▶ GIVEN RECORDS
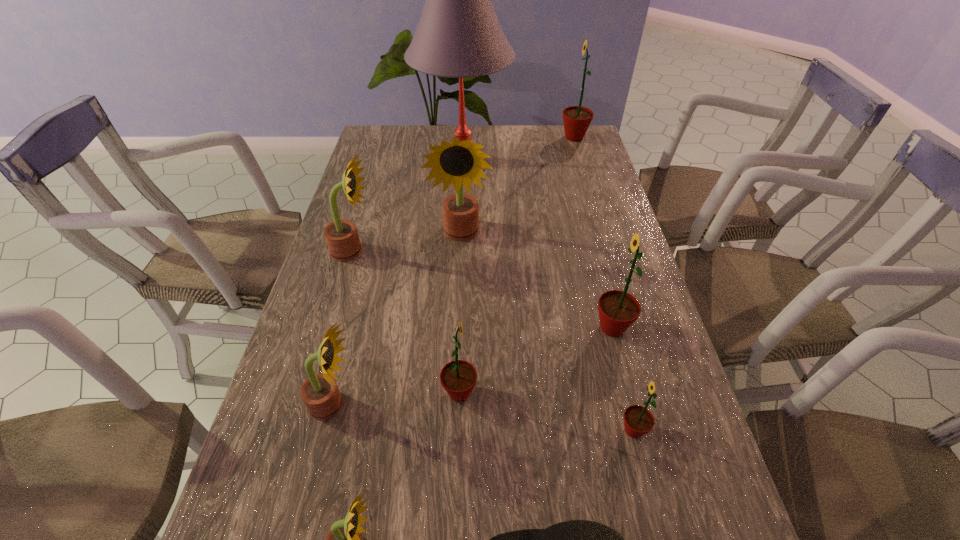
The height and width of the screenshot is (540, 960). Identify the location of vacant region located 0.390m on the face of the third nearest green sunflower. (433, 328).

Where is `free space located on the face of the third farthest yellow sunflower`? free space located on the face of the third farthest yellow sunflower is located at coordinates (480, 404).

Where is `vacant region located on the face of the second smallest green sunflower`? This screenshot has width=960, height=540. vacant region located on the face of the second smallest green sunflower is located at coordinates (588, 393).

This screenshot has height=540, width=960. I want to click on vacant space located 0.270m on the face of the smallest green sunflower, so click(x=486, y=430).

Find the location of a particular element. vacant space located on the face of the smallest green sunflower is located at coordinates (491, 430).

Where is `free point located 0.240m on the face of the smallest green sunflower`? The image size is (960, 540). free point located 0.240m on the face of the smallest green sunflower is located at coordinates (501, 430).

Image resolution: width=960 pixels, height=540 pixels. Identify the location of table lamp at the far edge. (458, 35).

The image size is (960, 540). I want to click on sunflower that is at the far edge, so coord(577,119).

This screenshot has width=960, height=540. In order to click on object present at the far right corner in this screenshot , I will do `click(577, 119)`.

Where is `vacant space at the far edge of the desktop`? vacant space at the far edge of the desktop is located at coordinates (468, 127).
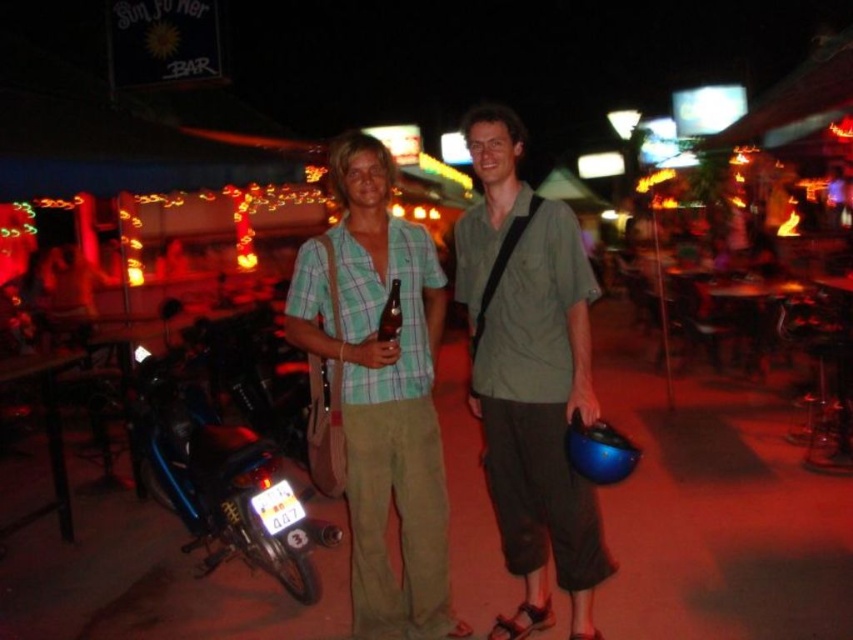
Does point (511, 157) come in front of point (231, 480)?

That is True.

Does green cotton shirt at center appear under metallic blue motorcycle at lower left?

No, green cotton shirt at center is not below metallic blue motorcycle at lower left.

Where is `green cotton shirt at center`? green cotton shirt at center is located at coordinates (529, 376).

In order to click on green cotton shirt at center in this screenshot , I will do `click(529, 376)`.

Is point (390, 177) positioned before point (225, 508)?

Yes, it is.

Is green plaid shirt at center wider than metallic blue motorcycle at lower left?

In fact, green plaid shirt at center might be narrower than metallic blue motorcycle at lower left.

Who is more forward, (352,296) or (165,442)?

Point (352,296) is more forward.

Identify the location of green plaid shirt at center. (381, 394).

The width and height of the screenshot is (853, 640). Identify the location of green cotton shirt at center. (529, 376).

Which is in front, point (531, 531) or point (413, 538)?

Point (413, 538) is in front.

Locate an element on the screen. The height and width of the screenshot is (640, 853). green cotton shirt at center is located at coordinates (529, 376).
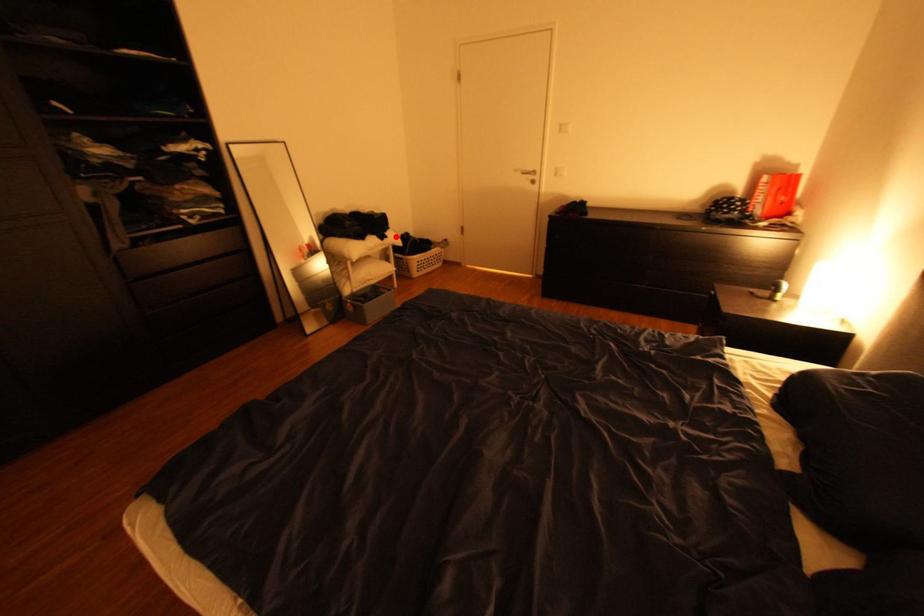
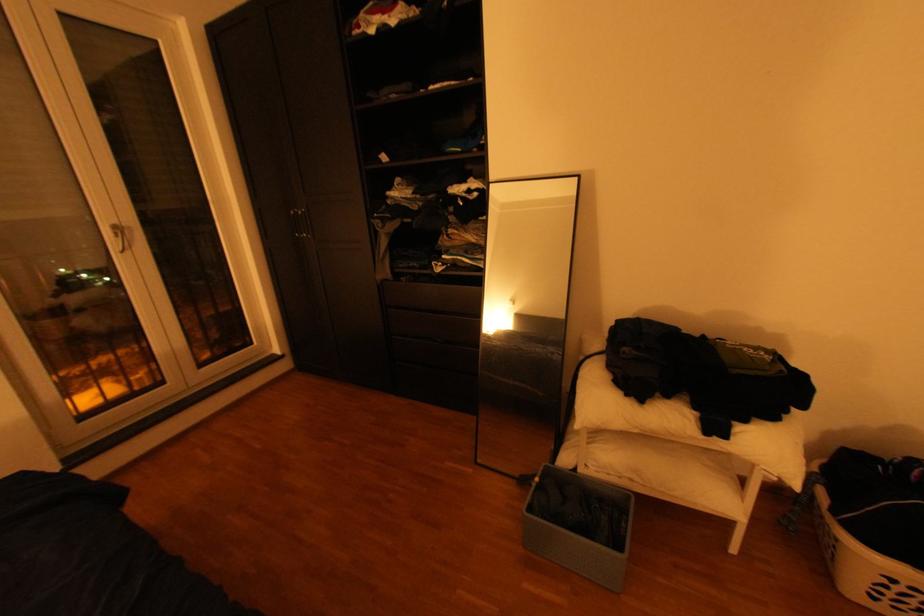
Question: I am providing you with two images of the same scene from different viewpoints. Image1 has a red point marked. In image2, the corresponding 3D location appears at what relative position? Reply with the corresponding letter.

Choices:
 (A) Closer
 (B) Farther

Answer: (B)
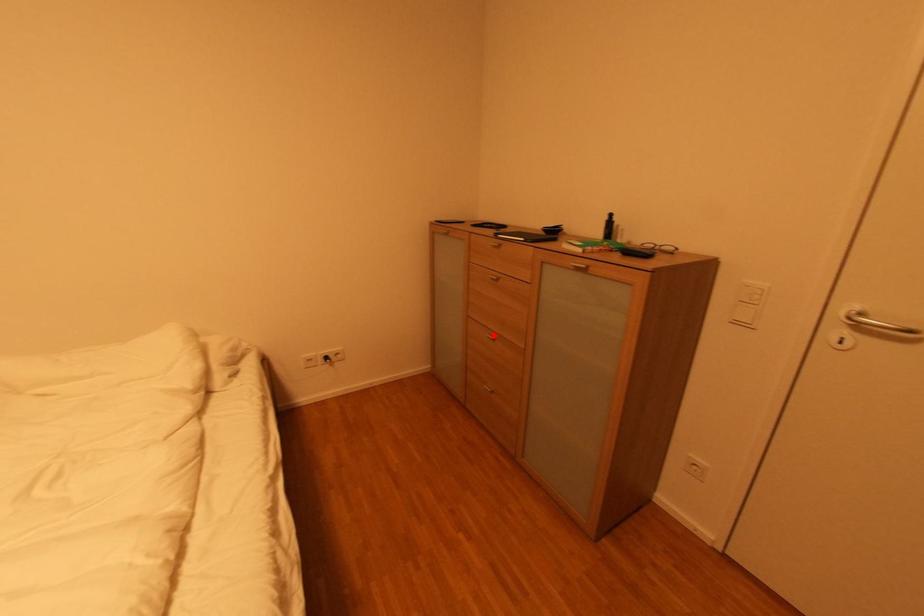
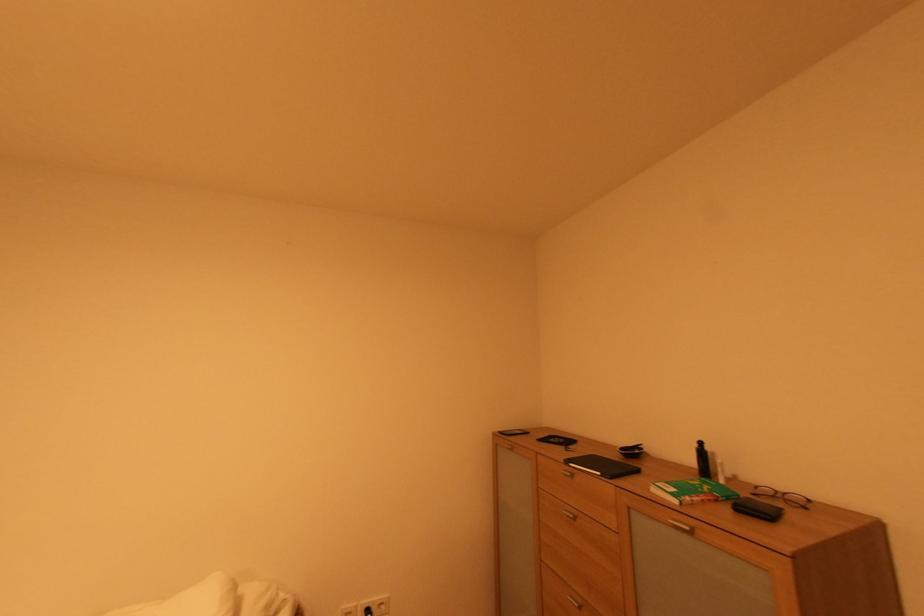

▶ WHAT YOU NEED TO DO
Lay out every line of the records above as a Markdown table with the columns Row and Text, numbering the rows in order and skipping blank lines. Leave the pictures out.

▶ TASK SOLUTION
| Row | Text |
|---|---|
| 1 | The height and width of the screenshot is (540, 960). Identify the location of vacant region located 0.390m on the face of the third nearest green sunflower. (433, 328). |
| 2 | Where is `free space located on the face of the third farthest yellow sunflower`? free space located on the face of the third farthest yellow sunflower is located at coordinates (480, 404). |
| 3 | Where is `vacant region located on the face of the second smallest green sunflower`? This screenshot has width=960, height=540. vacant region located on the face of the second smallest green sunflower is located at coordinates (588, 393). |
| 4 | This screenshot has height=540, width=960. I want to click on vacant space located 0.270m on the face of the smallest green sunflower, so click(x=486, y=430). |
| 5 | Find the location of a particular element. vacant space located on the face of the smallest green sunflower is located at coordinates (491, 430). |
| 6 | Where is `free point located 0.240m on the face of the smallest green sunflower`? The image size is (960, 540). free point located 0.240m on the face of the smallest green sunflower is located at coordinates (501, 430). |
| 7 | Image resolution: width=960 pixels, height=540 pixels. Identify the location of table lamp at the far edge. (458, 35). |
| 8 | The image size is (960, 540). I want to click on sunflower that is at the far edge, so coord(577,119). |
| 9 | This screenshot has width=960, height=540. In order to click on object present at the far right corner in this screenshot , I will do `click(577, 119)`. |
| 10 | Where is `vacant space at the far edge of the desktop`? vacant space at the far edge of the desktop is located at coordinates (468, 127). |
| 11 | Does point (511, 157) come in front of point (231, 480)? |
| 12 | That is True. |
| 13 | Does green cotton shirt at center appear under metallic blue motorcycle at lower left? |
| 14 | No, green cotton shirt at center is not below metallic blue motorcycle at lower left. |
| 15 | Where is `green cotton shirt at center`? green cotton shirt at center is located at coordinates (529, 376). |
| 16 | In order to click on green cotton shirt at center in this screenshot , I will do `click(529, 376)`. |
| 17 | Is point (390, 177) positioned before point (225, 508)? |
| 18 | Yes, it is. |
| 19 | Is green plaid shirt at center wider than metallic blue motorcycle at lower left? |
| 20 | In fact, green plaid shirt at center might be narrower than metallic blue motorcycle at lower left. |
| 21 | Who is more forward, (352,296) or (165,442)? |
| 22 | Point (352,296) is more forward. |
| 23 | Identify the location of green plaid shirt at center. (381, 394). |
| 24 | The width and height of the screenshot is (853, 640). Identify the location of green cotton shirt at center. (529, 376). |
| 25 | Which is in front, point (531, 531) or point (413, 538)? |
| 26 | Point (413, 538) is in front. |
| 27 | Locate an element on the screen. The height and width of the screenshot is (640, 853). green cotton shirt at center is located at coordinates (529, 376). |
| 28 | Question: I am providing you with two images of the same scene from different viewpoints. Image1 has a red point marked. In image2, the corresponding 3D location appears at what relative position? Reply with the corresponding letter. |
| 29 | Choices: |
| 30 |  (A) Closer |
| 31 |  (B) Farther |
| 32 | Answer: (B) |